**Exercise materials:**
-------------------------
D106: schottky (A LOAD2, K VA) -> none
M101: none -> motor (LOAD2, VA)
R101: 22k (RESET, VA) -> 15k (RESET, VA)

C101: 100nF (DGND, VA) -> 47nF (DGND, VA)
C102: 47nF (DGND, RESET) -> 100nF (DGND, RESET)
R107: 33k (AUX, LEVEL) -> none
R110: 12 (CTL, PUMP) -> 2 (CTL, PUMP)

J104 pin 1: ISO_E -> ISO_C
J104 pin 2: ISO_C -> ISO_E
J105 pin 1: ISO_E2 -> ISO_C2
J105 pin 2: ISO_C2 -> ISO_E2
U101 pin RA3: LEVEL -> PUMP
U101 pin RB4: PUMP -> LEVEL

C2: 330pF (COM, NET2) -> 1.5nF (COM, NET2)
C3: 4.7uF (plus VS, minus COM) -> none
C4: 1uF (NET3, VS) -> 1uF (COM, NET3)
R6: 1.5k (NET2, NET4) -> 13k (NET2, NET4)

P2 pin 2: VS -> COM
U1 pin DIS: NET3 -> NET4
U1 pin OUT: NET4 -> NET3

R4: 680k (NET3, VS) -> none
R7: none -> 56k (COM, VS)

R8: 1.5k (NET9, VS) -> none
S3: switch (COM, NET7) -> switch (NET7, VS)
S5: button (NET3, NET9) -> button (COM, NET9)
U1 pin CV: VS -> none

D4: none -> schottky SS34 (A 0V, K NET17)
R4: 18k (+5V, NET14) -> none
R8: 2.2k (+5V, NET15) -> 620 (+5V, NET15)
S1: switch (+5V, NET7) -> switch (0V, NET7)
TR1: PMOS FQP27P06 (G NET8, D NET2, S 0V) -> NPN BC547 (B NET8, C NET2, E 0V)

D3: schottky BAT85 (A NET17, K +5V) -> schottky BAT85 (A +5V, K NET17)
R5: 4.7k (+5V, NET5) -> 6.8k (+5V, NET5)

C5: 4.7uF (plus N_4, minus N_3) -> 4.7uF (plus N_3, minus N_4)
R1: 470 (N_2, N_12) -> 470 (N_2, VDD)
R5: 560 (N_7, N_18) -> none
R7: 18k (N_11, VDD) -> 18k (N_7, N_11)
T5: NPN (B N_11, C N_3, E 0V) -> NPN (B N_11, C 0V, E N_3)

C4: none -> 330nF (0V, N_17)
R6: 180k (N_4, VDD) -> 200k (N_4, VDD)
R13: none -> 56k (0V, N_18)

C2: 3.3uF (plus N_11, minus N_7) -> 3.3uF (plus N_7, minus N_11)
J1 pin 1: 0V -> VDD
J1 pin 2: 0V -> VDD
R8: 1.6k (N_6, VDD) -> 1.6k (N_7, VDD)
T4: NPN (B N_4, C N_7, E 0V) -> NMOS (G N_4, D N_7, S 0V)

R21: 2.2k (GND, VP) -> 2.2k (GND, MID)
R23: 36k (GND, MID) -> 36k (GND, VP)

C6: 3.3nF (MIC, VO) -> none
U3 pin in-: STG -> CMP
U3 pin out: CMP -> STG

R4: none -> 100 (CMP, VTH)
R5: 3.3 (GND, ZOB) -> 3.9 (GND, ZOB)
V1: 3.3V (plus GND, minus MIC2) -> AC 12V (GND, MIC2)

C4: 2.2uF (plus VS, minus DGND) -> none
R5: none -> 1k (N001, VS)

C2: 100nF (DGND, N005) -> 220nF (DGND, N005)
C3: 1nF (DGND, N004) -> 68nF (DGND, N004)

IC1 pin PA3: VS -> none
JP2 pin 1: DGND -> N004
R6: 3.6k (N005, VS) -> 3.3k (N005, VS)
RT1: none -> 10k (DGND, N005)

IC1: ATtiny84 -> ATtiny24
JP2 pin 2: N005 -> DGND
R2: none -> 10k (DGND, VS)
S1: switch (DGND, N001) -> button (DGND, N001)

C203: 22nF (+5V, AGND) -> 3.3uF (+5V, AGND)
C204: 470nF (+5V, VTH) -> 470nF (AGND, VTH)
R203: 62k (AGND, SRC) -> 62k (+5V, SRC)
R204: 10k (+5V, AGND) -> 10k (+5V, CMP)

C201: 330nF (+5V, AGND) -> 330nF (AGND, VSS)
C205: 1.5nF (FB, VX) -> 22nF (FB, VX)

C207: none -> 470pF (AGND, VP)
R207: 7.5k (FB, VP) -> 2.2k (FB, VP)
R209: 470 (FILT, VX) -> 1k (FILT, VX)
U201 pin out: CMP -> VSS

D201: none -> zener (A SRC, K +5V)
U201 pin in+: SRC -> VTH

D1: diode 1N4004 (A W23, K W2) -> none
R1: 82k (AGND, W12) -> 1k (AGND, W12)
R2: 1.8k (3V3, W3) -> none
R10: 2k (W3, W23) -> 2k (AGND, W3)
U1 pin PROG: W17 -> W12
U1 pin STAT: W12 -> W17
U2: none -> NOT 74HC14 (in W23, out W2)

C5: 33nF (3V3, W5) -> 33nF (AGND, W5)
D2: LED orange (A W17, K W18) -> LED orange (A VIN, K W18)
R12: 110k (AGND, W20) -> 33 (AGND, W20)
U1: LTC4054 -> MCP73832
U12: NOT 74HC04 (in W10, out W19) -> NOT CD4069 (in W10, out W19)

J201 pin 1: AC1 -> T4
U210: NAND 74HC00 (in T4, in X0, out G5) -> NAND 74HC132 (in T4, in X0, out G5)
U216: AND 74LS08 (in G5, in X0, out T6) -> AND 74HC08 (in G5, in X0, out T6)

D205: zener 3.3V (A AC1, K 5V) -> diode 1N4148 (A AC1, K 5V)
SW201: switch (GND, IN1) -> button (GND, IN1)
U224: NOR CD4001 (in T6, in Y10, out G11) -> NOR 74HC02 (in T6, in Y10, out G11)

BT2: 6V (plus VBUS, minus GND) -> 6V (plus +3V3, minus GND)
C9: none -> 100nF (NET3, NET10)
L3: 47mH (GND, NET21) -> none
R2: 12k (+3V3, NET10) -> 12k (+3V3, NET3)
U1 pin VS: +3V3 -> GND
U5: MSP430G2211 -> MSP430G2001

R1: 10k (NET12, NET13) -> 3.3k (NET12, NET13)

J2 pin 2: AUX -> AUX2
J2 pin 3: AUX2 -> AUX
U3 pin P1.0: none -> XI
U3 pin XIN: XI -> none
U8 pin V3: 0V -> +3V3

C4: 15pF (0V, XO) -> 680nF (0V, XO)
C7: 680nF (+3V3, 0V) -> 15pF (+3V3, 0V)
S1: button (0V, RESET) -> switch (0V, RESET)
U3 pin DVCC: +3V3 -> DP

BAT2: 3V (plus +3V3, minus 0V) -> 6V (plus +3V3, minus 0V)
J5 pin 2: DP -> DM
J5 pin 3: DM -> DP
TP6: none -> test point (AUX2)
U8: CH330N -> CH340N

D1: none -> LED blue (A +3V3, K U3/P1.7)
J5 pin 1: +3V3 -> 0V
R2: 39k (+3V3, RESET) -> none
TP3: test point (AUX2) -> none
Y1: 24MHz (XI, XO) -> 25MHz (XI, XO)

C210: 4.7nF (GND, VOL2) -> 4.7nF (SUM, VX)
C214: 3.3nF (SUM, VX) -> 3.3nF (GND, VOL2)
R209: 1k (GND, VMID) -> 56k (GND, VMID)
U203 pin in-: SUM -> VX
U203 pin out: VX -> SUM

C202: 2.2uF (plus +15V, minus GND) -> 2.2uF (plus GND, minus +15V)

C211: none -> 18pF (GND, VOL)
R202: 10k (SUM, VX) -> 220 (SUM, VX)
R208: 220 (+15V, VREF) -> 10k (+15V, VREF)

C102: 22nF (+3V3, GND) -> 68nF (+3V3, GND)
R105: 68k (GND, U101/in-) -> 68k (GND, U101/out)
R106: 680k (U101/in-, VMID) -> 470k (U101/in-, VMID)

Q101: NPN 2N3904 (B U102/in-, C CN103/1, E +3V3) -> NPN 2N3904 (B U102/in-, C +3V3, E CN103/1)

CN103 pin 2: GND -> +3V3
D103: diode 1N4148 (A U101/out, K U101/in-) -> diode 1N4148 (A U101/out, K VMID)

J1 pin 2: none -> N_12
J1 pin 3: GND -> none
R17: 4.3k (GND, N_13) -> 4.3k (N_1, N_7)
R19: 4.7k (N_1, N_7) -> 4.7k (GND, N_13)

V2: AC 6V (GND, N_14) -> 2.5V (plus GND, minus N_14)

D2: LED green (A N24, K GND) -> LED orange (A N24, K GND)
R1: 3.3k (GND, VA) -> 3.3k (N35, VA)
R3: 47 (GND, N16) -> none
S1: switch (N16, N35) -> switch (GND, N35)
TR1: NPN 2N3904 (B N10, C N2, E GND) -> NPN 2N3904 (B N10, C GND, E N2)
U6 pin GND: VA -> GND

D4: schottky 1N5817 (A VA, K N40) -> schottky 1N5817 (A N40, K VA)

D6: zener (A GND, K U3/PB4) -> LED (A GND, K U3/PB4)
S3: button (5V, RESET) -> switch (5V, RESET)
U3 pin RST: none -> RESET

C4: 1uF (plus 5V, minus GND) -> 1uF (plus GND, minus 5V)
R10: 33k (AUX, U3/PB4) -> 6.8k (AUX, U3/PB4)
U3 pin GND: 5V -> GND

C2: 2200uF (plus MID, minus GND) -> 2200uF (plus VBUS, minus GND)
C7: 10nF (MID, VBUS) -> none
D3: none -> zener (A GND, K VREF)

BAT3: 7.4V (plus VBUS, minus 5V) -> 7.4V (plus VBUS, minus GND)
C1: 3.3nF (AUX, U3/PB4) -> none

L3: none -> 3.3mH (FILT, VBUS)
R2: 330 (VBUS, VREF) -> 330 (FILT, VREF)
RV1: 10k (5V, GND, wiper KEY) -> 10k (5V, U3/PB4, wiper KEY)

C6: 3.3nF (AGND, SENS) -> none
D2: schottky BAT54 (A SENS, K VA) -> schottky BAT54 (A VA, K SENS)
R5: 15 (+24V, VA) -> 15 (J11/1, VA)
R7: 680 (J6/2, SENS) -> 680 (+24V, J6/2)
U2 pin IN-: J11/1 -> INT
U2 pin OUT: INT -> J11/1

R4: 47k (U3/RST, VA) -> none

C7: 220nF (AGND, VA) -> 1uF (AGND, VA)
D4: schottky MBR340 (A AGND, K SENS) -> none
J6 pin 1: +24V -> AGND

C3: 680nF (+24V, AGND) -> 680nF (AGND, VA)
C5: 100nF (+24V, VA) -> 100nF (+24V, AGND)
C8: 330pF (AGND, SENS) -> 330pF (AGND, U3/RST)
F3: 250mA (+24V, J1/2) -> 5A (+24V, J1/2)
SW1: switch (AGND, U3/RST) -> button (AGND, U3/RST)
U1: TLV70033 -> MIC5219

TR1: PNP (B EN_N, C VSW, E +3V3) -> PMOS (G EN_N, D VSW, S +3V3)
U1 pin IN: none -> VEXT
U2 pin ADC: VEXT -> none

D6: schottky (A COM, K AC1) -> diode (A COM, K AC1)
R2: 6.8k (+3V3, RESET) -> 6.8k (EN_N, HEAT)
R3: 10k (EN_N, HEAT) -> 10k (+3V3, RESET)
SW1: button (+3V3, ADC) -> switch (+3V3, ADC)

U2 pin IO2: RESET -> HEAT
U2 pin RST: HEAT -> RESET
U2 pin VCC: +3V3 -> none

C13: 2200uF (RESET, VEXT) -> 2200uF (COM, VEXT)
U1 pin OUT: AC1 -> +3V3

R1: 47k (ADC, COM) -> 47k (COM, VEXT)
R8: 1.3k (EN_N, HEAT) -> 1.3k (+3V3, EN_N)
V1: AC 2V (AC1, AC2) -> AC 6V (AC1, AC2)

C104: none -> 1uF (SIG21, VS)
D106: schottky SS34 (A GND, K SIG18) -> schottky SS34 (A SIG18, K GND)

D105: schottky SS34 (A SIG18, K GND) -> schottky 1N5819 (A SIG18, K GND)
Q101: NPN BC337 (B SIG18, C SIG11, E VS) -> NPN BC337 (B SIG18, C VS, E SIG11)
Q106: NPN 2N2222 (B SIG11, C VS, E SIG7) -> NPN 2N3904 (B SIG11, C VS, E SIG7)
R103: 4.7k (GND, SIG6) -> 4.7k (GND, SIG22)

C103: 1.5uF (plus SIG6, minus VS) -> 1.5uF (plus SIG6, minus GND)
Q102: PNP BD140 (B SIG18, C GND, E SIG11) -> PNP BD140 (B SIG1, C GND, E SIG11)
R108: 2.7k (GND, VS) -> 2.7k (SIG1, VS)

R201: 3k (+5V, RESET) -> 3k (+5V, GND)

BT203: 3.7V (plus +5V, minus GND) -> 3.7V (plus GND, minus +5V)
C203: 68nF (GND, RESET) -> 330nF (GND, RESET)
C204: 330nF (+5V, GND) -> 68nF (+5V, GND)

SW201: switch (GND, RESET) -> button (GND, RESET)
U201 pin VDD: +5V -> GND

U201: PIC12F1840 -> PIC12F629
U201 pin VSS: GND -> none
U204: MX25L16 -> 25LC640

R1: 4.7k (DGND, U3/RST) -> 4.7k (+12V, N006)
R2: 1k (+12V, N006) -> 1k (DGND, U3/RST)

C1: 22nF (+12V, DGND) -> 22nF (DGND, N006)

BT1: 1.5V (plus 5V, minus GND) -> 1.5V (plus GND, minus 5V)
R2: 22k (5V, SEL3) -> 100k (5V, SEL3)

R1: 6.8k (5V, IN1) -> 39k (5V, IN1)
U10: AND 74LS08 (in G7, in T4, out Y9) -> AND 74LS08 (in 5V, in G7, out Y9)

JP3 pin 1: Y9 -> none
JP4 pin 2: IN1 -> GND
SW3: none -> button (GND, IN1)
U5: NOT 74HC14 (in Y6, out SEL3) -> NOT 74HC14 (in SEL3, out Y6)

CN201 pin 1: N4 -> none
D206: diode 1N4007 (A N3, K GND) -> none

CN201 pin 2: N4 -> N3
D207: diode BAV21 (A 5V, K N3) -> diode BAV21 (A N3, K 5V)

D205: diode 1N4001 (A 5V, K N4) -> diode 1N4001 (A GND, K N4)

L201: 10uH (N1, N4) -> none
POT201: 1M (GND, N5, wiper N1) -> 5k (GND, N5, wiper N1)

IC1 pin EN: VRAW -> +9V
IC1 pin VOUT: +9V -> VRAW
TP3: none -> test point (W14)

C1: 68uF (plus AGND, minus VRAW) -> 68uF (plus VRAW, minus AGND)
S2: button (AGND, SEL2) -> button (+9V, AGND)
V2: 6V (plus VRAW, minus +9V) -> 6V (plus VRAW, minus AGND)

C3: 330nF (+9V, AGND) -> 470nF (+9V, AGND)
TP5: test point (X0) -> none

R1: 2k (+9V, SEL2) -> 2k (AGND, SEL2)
-------------------------
**Description of the task:**
Out of the data above, transcribe exactly and only the lines starting with the line that has "C1: 22nF (+12V, DGND) -> 22nF (DGND, N006)" and going on through the line that has "CN201 pin 2: N4 -> N3", both included.

**Answer:**
C1: 22nF (+12V, DGND) -> 22nF (DGND, N006)

BT1: 1.5V (plus 5V, minus GND) -> 1.5V (plus GND, minus 5V)
R2: 22k (5V, SEL3) -> 100k (5V, SEL3)

R1: 6.8k (5V, IN1) -> 39k (5V, IN1)
U10: AND 74LS08 (in G7, in T4, out Y9) -> AND 74LS08 (in 5V, in G7, out Y9)

JP3 pin 1: Y9 -> none
JP4 pin 2: IN1 -> GND
SW3: none -> button (GND, IN1)
U5: NOT 74HC14 (in Y6, out SEL3) -> NOT 74HC14 (in SEL3, out Y6)

CN201 pin 1: N4 -> none
D206: diode 1N4007 (A N3, K GND) -> none

CN201 pin 2: N4 -> N3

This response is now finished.